What is needed:
For the records below, give the number of lines in which "cyan" appears, and add nothing else.

The data:

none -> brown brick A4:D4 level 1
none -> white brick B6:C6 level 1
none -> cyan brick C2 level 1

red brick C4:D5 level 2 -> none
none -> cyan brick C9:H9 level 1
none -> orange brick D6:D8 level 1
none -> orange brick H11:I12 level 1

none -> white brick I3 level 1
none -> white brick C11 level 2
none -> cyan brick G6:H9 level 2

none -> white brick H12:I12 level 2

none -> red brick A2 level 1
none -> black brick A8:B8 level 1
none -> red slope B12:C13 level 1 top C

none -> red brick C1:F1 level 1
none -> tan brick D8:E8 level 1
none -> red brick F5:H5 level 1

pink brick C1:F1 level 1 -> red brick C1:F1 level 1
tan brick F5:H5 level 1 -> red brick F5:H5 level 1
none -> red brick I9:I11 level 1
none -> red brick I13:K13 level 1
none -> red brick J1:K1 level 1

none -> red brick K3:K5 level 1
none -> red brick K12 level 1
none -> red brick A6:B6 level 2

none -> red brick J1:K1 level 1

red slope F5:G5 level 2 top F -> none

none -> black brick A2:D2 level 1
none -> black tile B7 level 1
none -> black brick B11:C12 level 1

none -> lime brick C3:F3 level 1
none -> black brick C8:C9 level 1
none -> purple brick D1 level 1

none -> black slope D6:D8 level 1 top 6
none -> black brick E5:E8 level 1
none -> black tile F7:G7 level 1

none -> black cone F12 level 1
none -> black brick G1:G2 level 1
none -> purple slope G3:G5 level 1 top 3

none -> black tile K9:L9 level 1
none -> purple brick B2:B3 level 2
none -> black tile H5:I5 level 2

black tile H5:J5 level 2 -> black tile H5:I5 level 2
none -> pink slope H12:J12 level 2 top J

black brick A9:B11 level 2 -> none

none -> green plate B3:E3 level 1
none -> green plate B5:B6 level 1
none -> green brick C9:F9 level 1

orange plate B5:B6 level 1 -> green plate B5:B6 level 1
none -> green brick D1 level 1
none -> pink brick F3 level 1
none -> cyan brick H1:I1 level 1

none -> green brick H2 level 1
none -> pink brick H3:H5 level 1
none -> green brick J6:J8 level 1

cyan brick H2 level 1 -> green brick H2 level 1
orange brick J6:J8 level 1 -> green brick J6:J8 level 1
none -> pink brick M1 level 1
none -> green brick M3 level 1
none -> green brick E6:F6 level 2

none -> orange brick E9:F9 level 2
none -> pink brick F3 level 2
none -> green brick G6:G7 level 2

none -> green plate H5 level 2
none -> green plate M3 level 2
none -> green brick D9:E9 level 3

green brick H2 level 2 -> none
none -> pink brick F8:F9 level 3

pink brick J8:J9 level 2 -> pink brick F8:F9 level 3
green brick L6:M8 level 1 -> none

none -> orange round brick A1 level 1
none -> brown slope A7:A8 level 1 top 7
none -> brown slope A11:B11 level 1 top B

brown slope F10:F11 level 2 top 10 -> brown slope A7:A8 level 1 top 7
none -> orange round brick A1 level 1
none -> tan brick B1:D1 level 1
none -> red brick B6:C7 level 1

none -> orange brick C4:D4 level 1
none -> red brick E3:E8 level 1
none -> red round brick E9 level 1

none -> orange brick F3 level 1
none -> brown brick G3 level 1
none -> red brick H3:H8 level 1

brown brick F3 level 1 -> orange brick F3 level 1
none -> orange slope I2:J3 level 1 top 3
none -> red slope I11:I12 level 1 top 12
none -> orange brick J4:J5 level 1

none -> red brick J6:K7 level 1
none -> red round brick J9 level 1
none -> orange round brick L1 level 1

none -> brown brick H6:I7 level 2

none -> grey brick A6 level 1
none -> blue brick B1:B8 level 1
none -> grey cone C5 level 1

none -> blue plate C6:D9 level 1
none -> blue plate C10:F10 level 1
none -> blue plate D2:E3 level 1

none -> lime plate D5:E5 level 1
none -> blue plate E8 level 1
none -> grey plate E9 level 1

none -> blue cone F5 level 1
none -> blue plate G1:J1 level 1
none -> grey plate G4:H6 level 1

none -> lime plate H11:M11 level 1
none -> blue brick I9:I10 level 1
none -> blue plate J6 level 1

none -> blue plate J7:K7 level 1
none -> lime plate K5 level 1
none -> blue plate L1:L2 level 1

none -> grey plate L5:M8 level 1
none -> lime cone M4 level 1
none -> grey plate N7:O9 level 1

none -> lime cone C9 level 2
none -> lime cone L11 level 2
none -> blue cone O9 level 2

Solution:
5